PROBLEM DETAILS: Please copy the listing from its first line through the line containing "des'''8 ees'''8 ees'''8 r8 des'''2 |", without changing anything, and leave the pictures out of your answer.

EXCERPTED RECORDS:
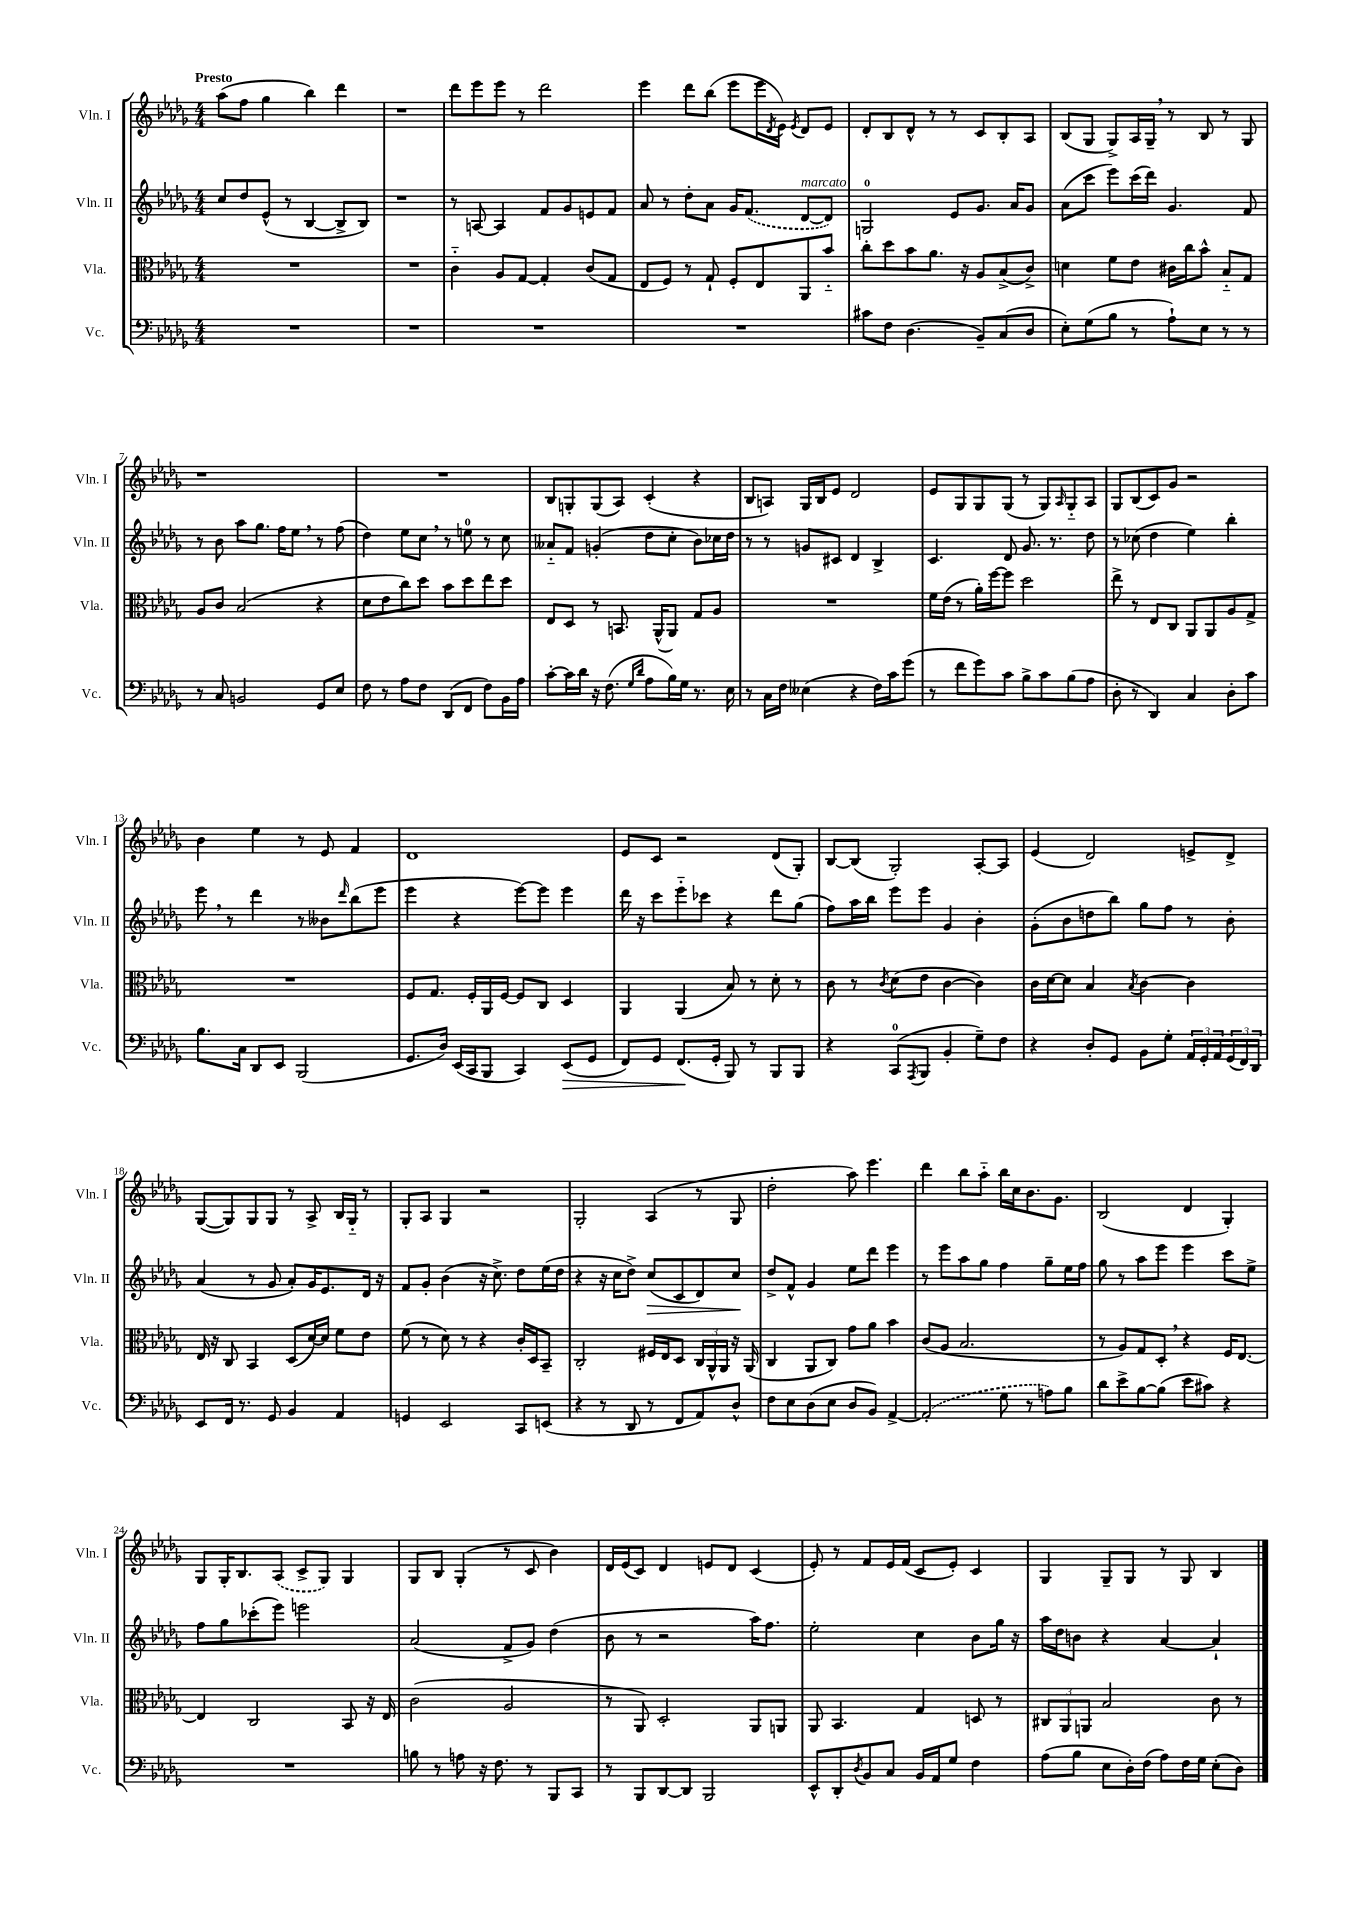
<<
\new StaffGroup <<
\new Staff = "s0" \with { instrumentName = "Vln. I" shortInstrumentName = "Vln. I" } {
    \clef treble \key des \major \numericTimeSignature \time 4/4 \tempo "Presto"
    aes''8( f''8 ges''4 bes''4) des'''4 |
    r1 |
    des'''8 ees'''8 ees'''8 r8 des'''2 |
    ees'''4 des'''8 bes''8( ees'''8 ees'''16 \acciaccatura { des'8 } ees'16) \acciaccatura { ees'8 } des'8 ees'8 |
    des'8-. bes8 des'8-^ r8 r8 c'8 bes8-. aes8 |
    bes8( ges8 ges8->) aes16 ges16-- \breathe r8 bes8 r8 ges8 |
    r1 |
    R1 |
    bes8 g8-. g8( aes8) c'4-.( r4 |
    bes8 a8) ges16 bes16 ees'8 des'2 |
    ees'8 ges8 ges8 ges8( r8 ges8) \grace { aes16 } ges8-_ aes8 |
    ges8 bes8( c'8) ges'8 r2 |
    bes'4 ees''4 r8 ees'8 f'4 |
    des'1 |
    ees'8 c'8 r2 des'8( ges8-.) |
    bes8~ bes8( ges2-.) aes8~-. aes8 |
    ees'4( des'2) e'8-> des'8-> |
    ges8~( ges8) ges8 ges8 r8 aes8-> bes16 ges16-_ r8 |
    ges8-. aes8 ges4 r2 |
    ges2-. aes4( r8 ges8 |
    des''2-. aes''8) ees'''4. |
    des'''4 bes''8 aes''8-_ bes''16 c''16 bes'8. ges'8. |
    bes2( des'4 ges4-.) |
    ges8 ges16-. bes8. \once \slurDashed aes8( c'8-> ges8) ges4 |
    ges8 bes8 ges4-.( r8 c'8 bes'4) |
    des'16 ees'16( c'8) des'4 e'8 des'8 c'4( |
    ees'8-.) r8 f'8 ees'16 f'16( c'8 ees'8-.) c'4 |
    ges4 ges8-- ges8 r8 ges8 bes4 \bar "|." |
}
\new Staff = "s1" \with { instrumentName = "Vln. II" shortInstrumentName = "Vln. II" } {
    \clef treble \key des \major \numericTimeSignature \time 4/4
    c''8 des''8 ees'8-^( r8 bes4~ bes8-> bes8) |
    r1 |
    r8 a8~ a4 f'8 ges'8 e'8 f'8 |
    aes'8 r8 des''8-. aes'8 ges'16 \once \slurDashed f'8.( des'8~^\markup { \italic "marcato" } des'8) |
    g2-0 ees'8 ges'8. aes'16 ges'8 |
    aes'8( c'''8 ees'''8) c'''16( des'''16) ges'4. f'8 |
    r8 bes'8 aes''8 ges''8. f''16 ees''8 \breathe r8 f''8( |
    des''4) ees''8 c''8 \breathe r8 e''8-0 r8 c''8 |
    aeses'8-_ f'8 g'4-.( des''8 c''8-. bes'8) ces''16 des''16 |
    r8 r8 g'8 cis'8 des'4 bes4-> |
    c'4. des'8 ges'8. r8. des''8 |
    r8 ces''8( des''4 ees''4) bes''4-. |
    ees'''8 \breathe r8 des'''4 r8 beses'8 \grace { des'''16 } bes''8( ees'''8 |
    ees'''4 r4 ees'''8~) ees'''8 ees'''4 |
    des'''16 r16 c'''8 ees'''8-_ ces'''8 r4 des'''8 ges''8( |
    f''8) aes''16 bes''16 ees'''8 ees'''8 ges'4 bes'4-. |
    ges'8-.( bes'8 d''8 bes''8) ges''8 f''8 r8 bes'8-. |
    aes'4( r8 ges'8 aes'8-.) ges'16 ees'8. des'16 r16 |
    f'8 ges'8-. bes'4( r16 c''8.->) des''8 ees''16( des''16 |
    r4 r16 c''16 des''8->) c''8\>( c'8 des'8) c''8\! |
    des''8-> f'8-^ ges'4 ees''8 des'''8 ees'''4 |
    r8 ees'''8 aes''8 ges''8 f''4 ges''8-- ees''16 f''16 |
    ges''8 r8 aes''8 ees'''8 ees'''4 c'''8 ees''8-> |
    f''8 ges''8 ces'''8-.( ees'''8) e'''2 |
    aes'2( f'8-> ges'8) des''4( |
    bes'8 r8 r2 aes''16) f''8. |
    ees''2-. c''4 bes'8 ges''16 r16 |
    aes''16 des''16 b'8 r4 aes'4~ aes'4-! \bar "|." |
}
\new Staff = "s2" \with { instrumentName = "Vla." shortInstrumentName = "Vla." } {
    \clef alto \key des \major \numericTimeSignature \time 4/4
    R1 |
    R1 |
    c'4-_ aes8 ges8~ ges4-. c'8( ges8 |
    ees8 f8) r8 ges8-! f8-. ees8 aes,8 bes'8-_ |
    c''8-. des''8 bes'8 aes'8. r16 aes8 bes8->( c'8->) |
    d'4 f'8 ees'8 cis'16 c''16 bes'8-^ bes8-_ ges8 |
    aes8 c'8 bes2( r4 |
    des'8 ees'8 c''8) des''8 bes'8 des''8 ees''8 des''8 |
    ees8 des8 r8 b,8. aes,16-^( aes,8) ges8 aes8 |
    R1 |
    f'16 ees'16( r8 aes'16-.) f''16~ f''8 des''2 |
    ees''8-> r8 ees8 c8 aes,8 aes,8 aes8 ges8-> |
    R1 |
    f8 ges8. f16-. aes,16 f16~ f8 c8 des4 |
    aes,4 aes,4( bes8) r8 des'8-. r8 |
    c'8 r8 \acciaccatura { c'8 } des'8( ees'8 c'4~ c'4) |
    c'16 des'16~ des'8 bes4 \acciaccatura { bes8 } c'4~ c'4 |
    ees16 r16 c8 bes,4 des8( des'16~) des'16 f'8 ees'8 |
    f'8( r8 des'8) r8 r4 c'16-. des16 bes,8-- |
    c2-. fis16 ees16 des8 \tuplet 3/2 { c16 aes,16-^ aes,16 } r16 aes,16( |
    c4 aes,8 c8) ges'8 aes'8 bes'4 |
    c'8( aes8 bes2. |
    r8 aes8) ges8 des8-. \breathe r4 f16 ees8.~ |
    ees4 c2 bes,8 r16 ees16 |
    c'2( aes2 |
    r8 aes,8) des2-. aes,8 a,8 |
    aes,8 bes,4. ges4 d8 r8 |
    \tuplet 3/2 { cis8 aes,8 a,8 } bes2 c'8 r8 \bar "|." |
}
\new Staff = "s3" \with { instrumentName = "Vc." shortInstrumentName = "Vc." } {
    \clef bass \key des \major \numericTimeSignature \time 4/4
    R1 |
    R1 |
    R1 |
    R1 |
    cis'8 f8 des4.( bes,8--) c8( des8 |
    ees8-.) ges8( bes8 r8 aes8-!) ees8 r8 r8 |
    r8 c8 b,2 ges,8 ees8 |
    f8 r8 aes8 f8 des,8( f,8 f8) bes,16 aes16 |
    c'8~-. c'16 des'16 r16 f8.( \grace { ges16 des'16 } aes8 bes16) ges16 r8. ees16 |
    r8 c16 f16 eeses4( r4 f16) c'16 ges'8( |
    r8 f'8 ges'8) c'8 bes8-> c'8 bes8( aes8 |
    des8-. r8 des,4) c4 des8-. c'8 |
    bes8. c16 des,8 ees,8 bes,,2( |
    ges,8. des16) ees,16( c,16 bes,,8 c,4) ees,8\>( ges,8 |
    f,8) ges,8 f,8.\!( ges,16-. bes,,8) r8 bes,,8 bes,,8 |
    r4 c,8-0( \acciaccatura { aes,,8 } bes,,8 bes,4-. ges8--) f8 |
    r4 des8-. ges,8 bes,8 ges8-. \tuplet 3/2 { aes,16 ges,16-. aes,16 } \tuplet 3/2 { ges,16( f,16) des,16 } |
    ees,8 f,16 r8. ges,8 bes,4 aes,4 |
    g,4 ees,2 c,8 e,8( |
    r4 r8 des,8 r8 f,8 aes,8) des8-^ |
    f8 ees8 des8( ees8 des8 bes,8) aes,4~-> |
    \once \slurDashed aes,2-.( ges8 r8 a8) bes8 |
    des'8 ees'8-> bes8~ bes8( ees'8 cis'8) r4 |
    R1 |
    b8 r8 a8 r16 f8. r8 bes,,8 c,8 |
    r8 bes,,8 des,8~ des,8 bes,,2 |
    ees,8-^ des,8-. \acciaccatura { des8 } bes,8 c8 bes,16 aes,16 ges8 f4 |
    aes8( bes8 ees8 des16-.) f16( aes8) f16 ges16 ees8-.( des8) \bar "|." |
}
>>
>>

EXERCISE SOLUTION:
<<
\new StaffGroup <<
\new Staff = "s0" \with { instrumentName = "Vln. I" shortInstrumentName = "Vln. I" } {
    \clef treble \key des \major \numericTimeSignature \time 4/4 \tempo "Presto"
    aes''8( f''8 ges''4 bes''4) des'''4 |
    r1 |
    des'''8 ees'''8 ees'''8 r8 des'''2 |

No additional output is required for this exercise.